| WHAT TO PRODUCE |
Produce a verbatim transcription of the records below, beginning at the line containing "white 1x2 brick [74,173,137,243]" and ending at the final line; include only those lines.

| DATA |
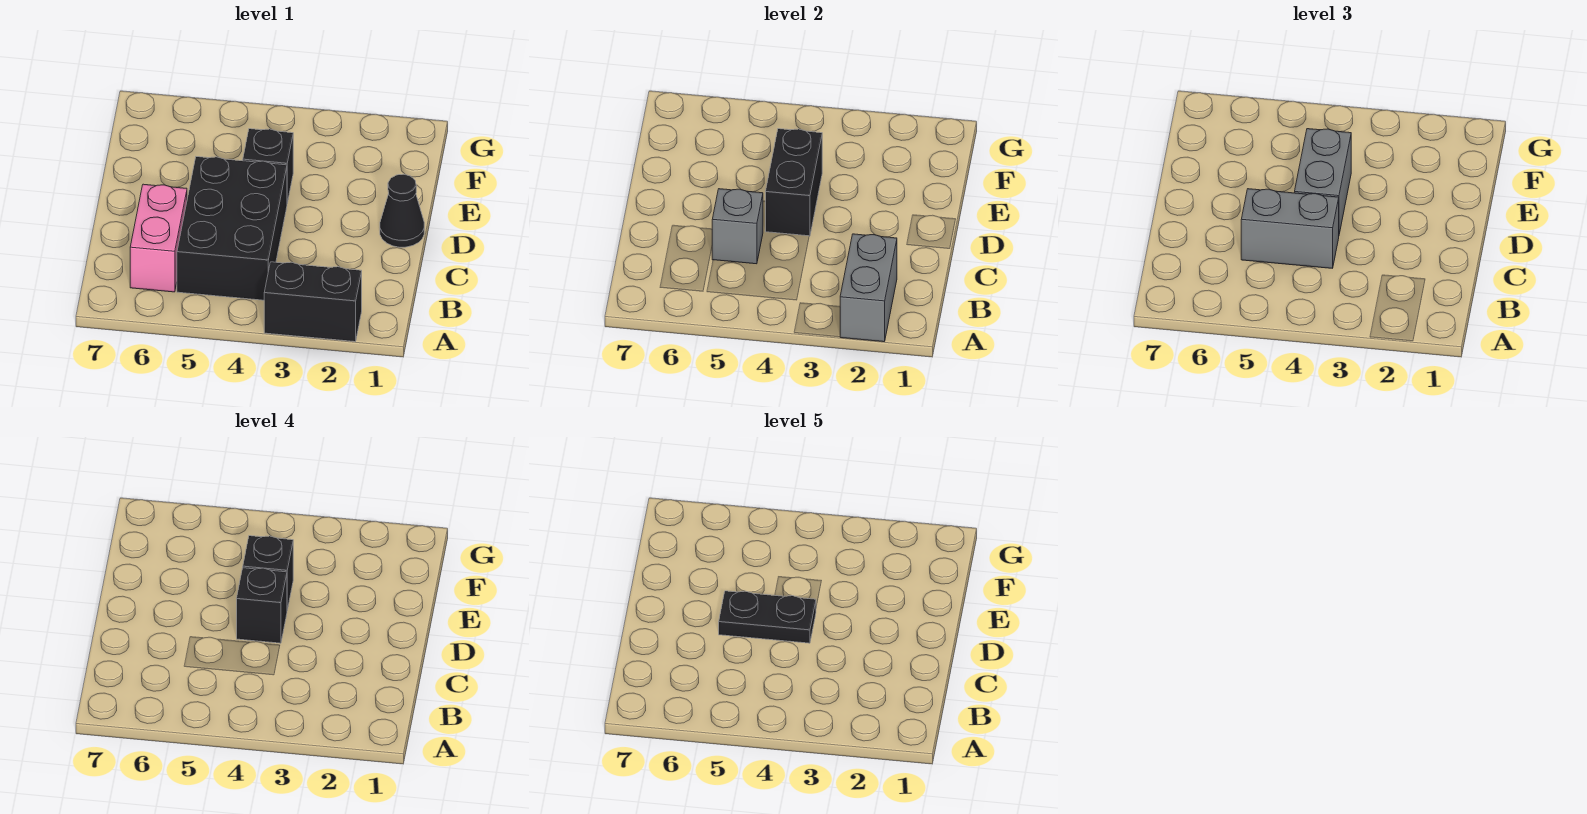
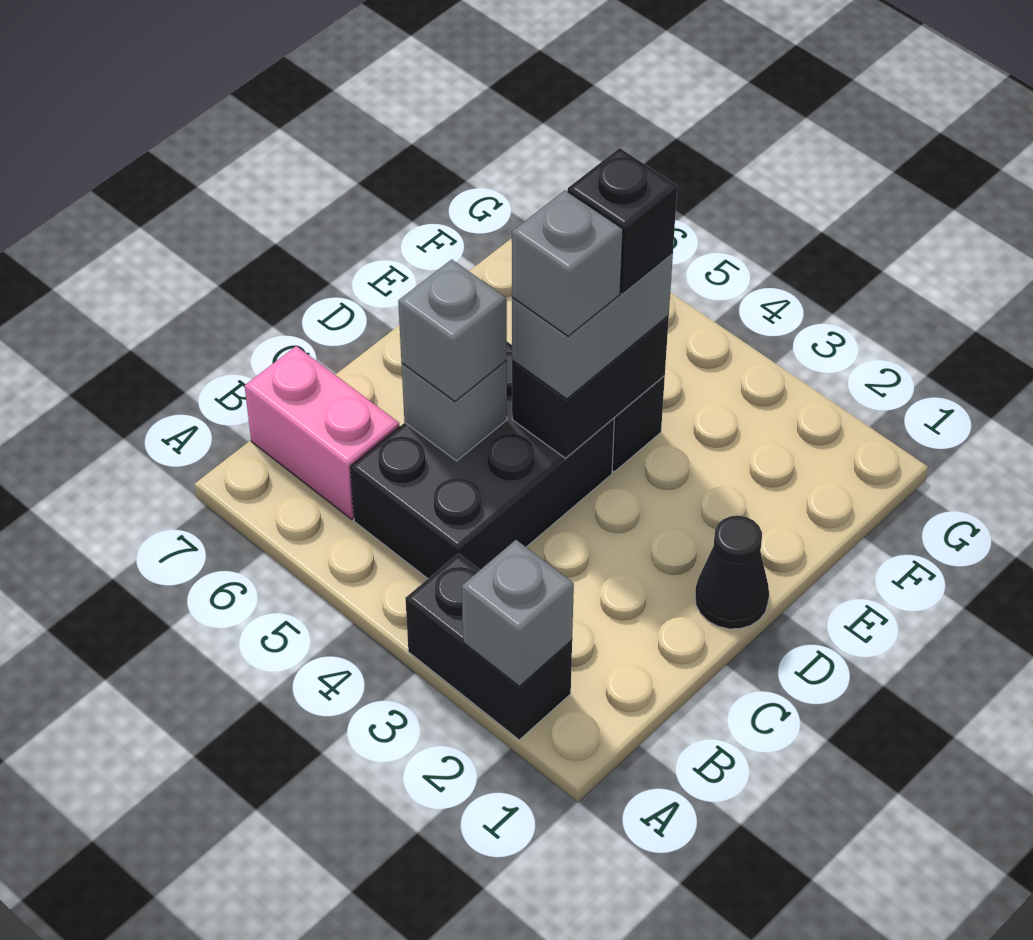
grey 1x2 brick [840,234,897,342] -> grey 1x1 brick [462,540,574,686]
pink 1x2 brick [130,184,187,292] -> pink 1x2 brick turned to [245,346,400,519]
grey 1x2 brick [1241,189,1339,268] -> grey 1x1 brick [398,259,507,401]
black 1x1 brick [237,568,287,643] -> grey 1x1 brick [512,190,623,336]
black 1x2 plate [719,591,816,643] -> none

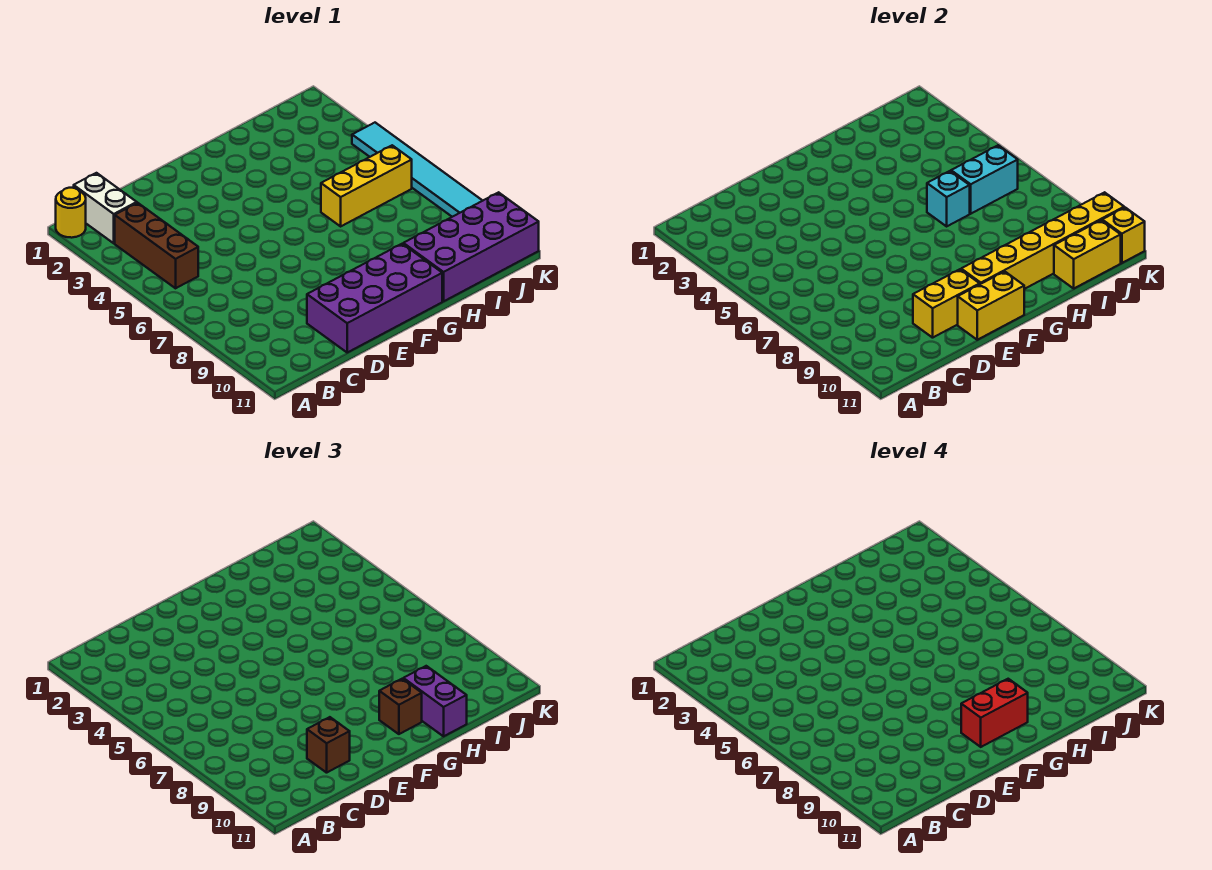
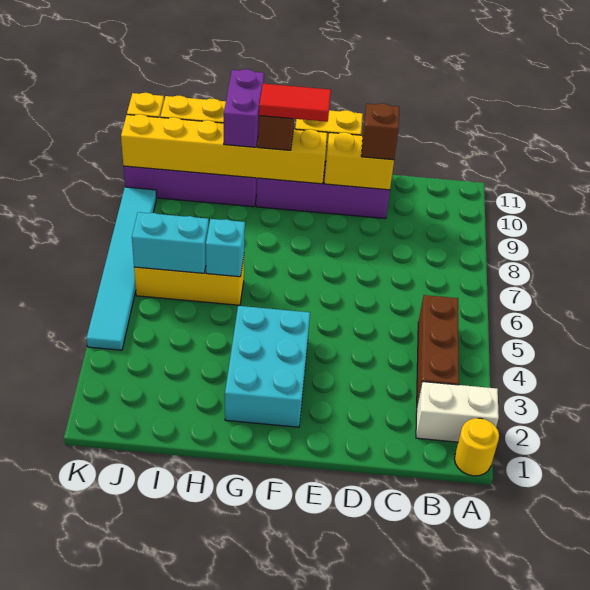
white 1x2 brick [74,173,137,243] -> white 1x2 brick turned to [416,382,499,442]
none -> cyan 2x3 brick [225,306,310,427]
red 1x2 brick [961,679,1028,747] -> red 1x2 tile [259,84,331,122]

| TASK SOLUTION |
white 1x2 brick [74,173,137,243] -> white 1x2 brick turned to [416,382,499,442]
none -> cyan 2x3 brick [225,306,310,427]
red 1x2 brick [961,679,1028,747] -> red 1x2 tile [259,84,331,122]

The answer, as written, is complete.